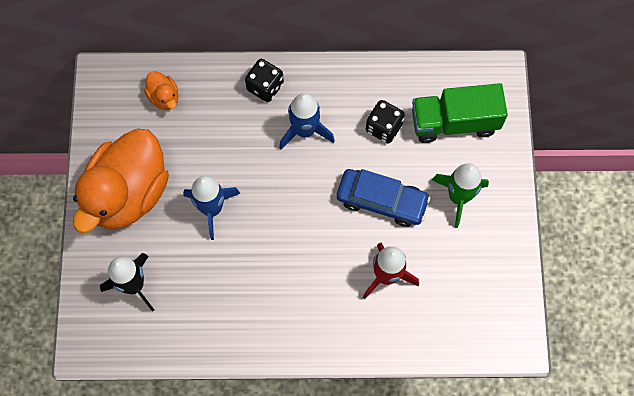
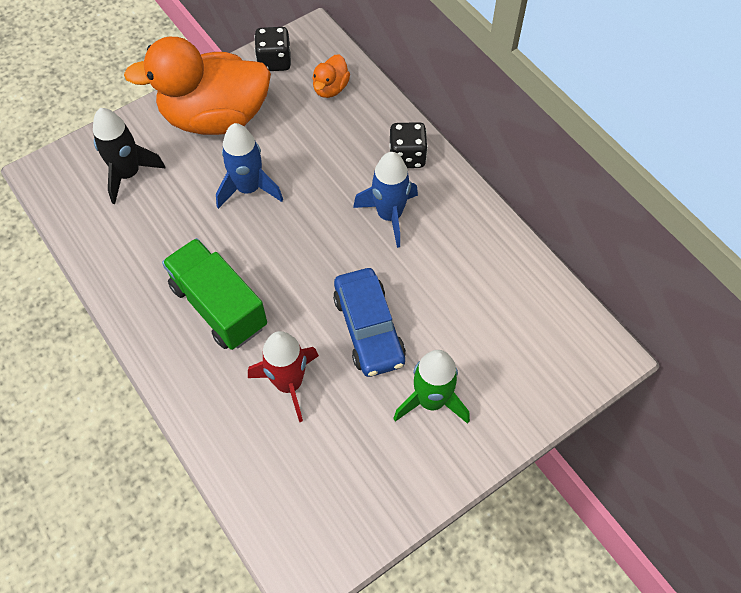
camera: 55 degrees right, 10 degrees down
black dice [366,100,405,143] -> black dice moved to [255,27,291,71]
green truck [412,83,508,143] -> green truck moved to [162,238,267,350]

——————

### EXERCISE BRIEF
Return the listing above unchanged, apart from dropping its pictures.

### EXERCISE OUTPUT
camera: 55 degrees right, 10 degrees down
black dice [366,100,405,143] -> black dice moved to [255,27,291,71]
green truck [412,83,508,143] -> green truck moved to [162,238,267,350]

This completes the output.